• [Dataset content]
--

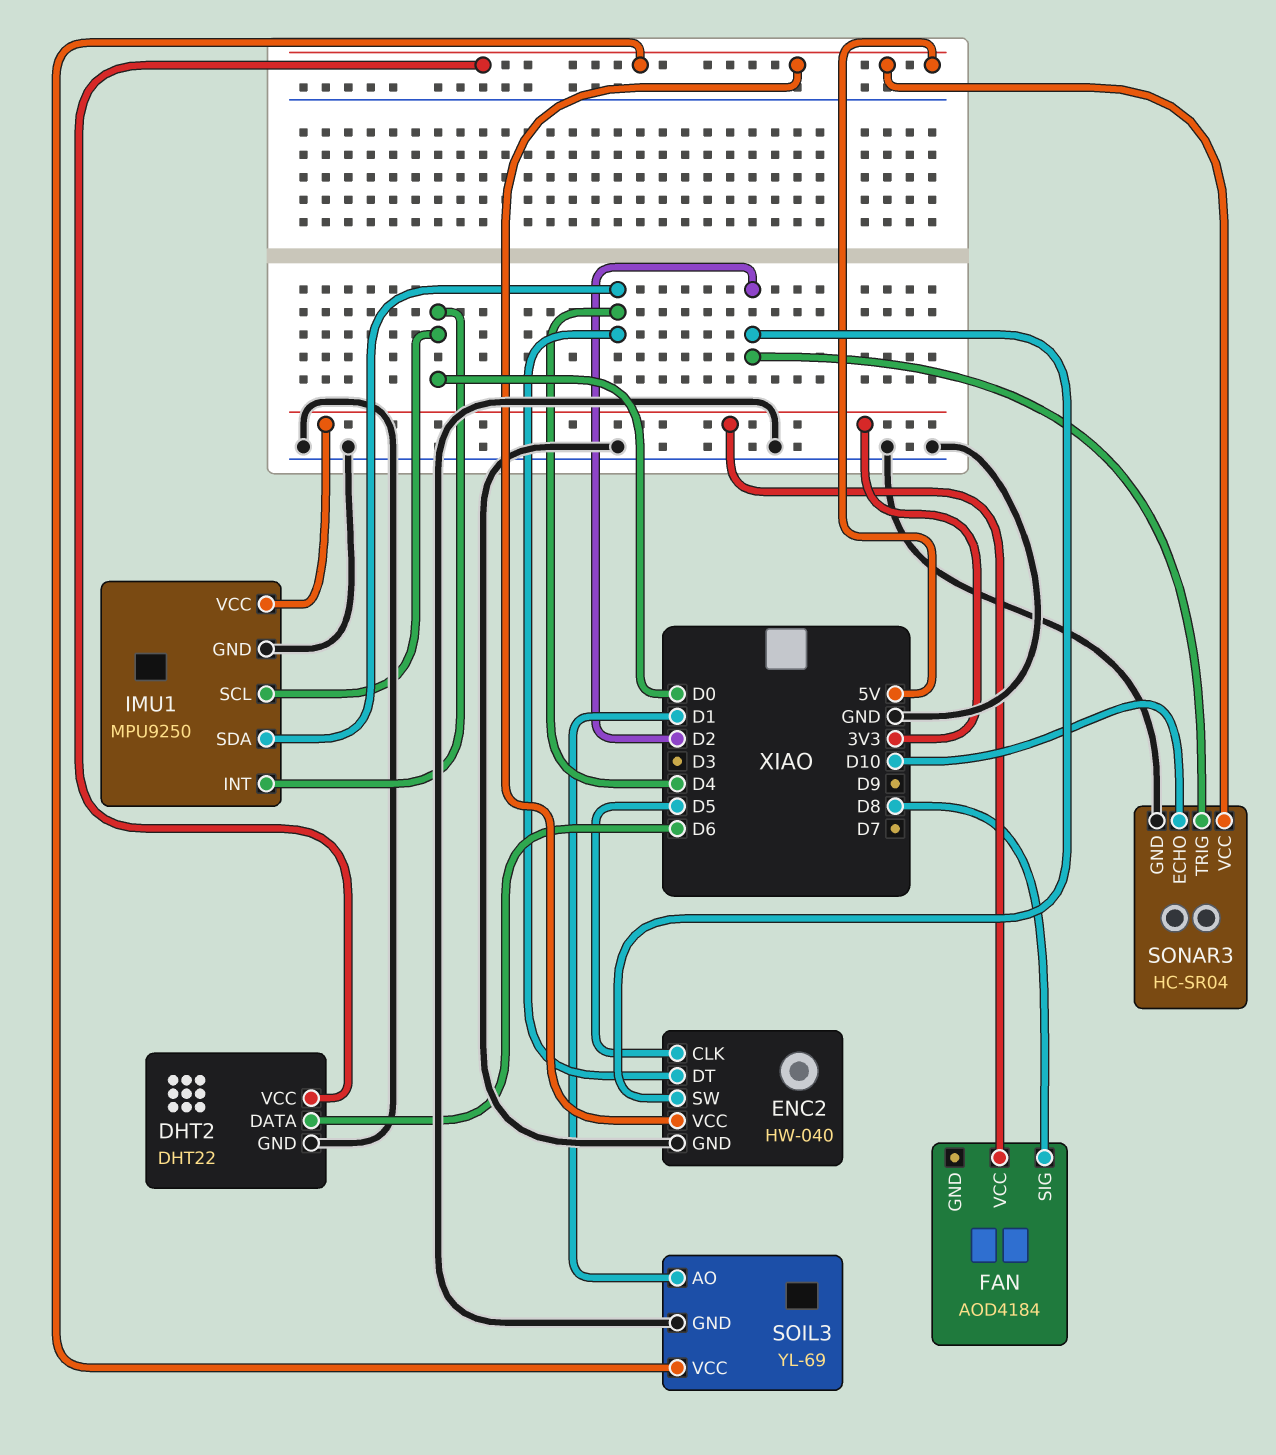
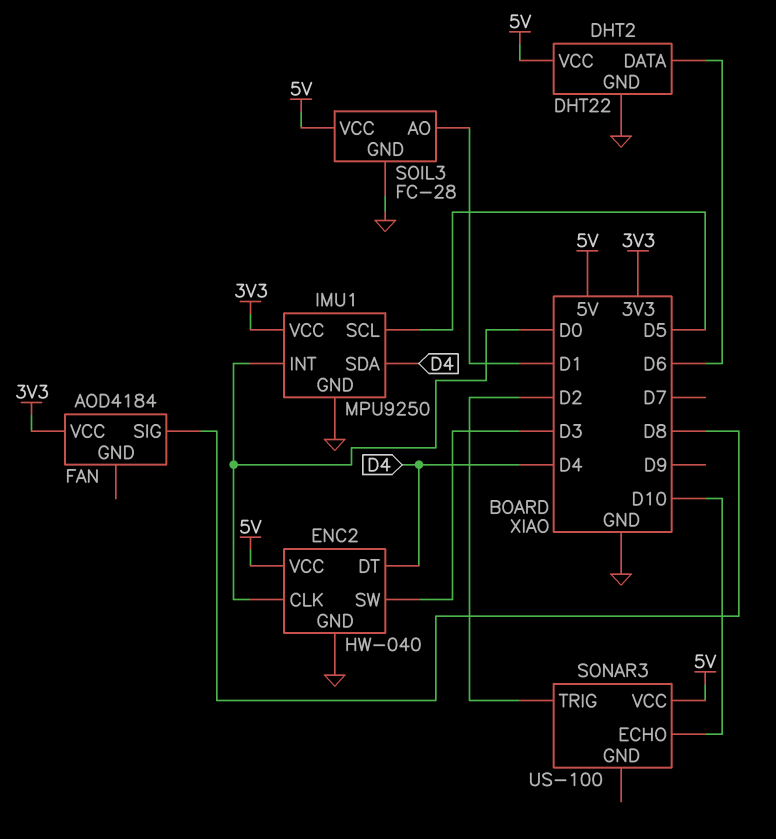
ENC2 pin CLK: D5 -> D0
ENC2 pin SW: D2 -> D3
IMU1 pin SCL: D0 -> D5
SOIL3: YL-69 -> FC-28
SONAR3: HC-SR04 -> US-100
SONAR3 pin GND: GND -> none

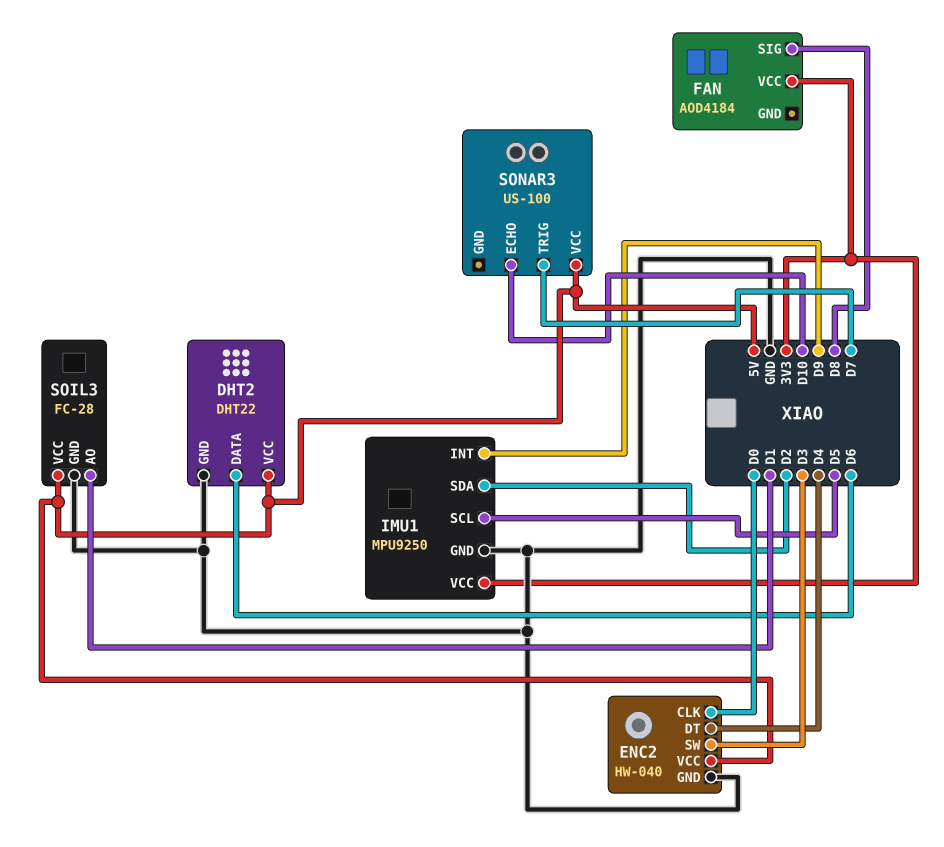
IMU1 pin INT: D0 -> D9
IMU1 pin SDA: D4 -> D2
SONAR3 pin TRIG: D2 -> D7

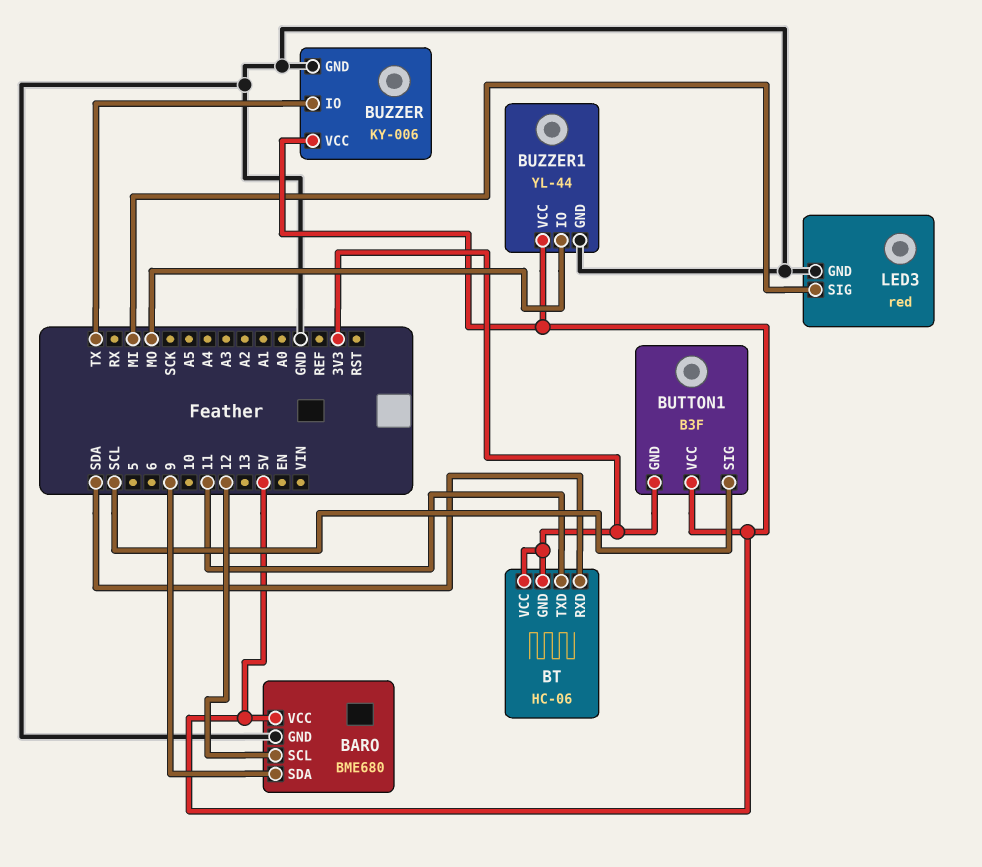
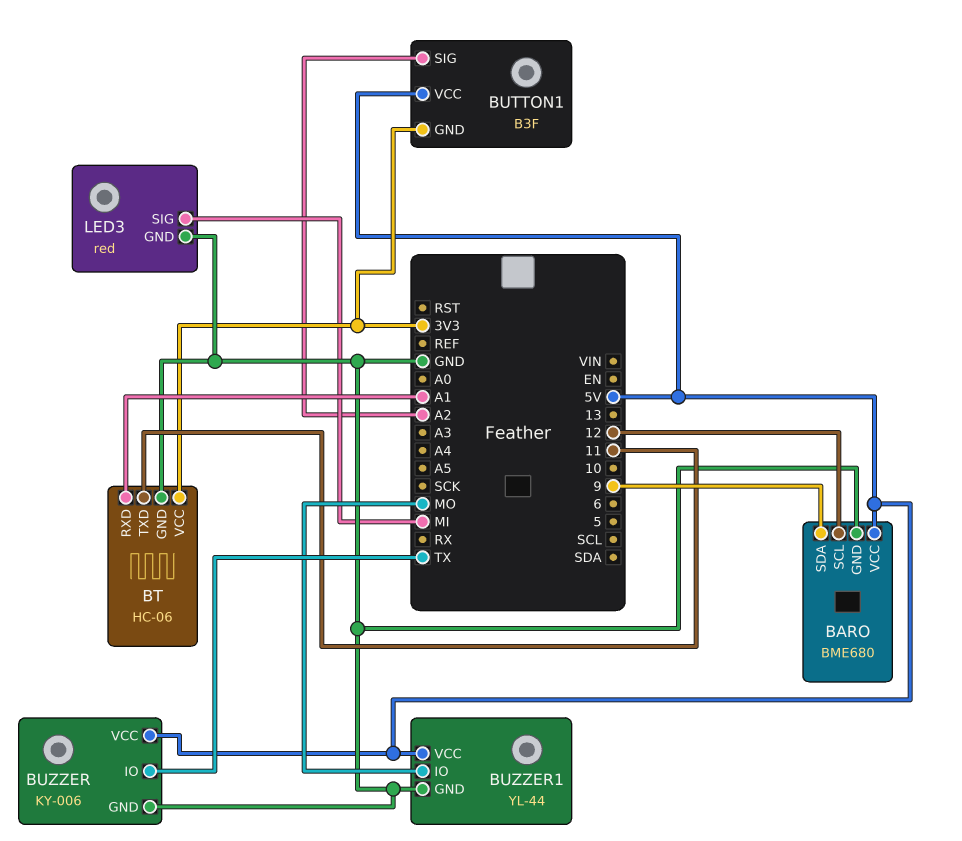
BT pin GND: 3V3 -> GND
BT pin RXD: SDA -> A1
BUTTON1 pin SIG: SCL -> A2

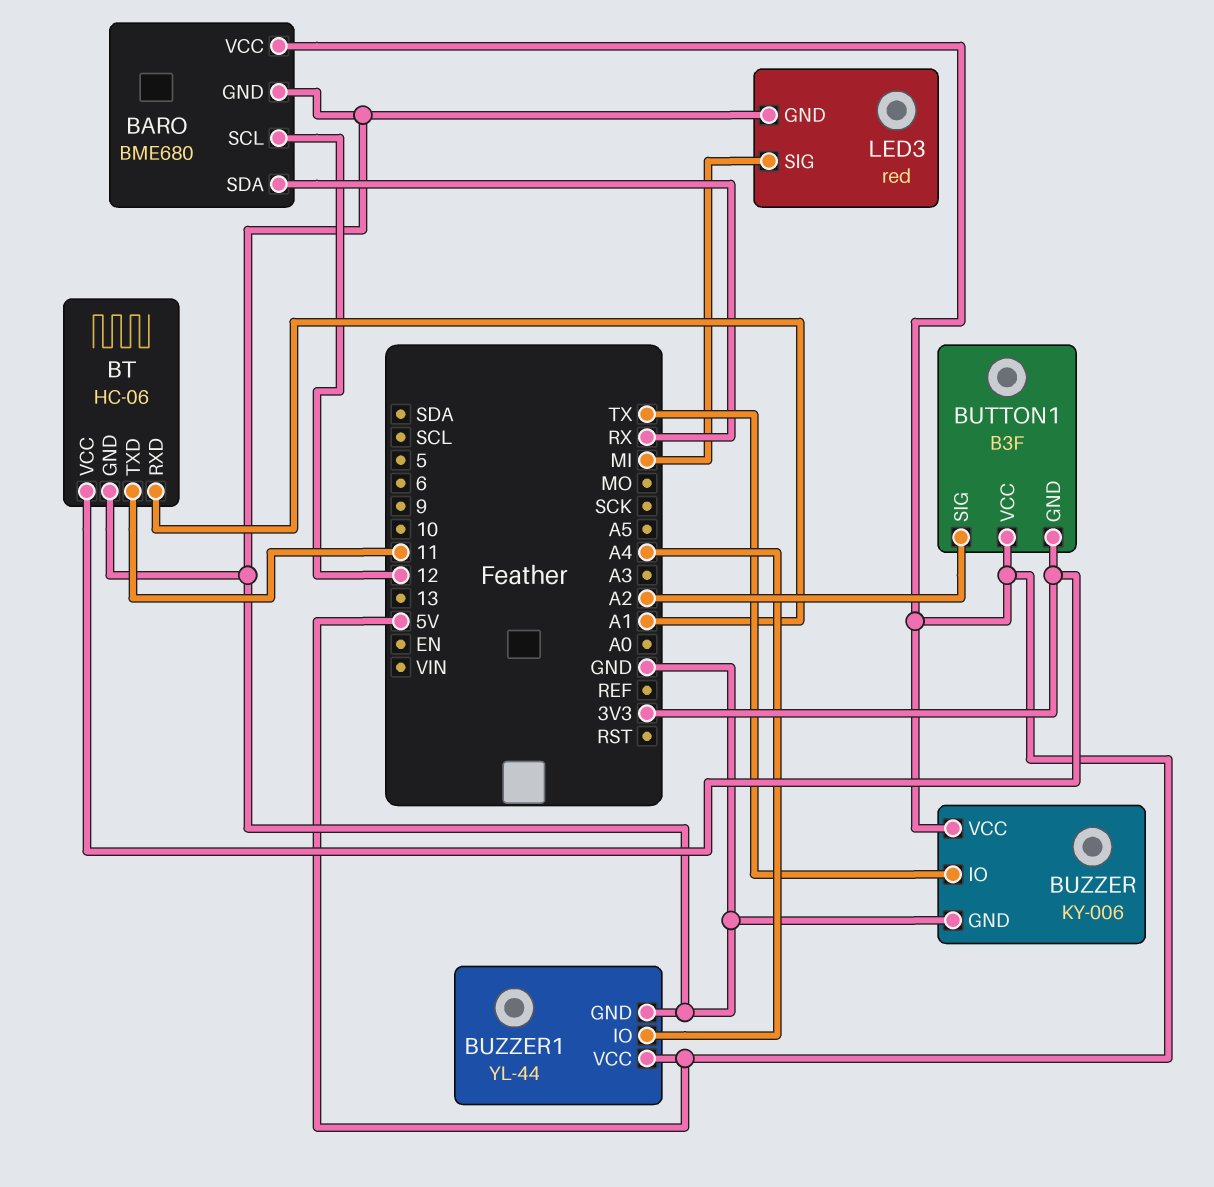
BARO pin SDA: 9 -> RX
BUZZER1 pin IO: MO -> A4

--

• [Assignment]
For each record, return its text exactly and leave any picture out.

• [Task output]
ENC2 pin CLK: D5 -> D0
ENC2 pin SW: D2 -> D3
IMU1 pin SCL: D0 -> D5
SOIL3: YL-69 -> FC-28
SONAR3: HC-SR04 -> US-100
SONAR3 pin GND: GND -> none

IMU1 pin INT: D0 -> D9
IMU1 pin SDA: D4 -> D2
SONAR3 pin TRIG: D2 -> D7

BT pin GND: 3V3 -> GND
BT pin RXD: SDA -> A1
BUTTON1 pin SIG: SCL -> A2

BARO pin SDA: 9 -> RX
BUZZER1 pin IO: MO -> A4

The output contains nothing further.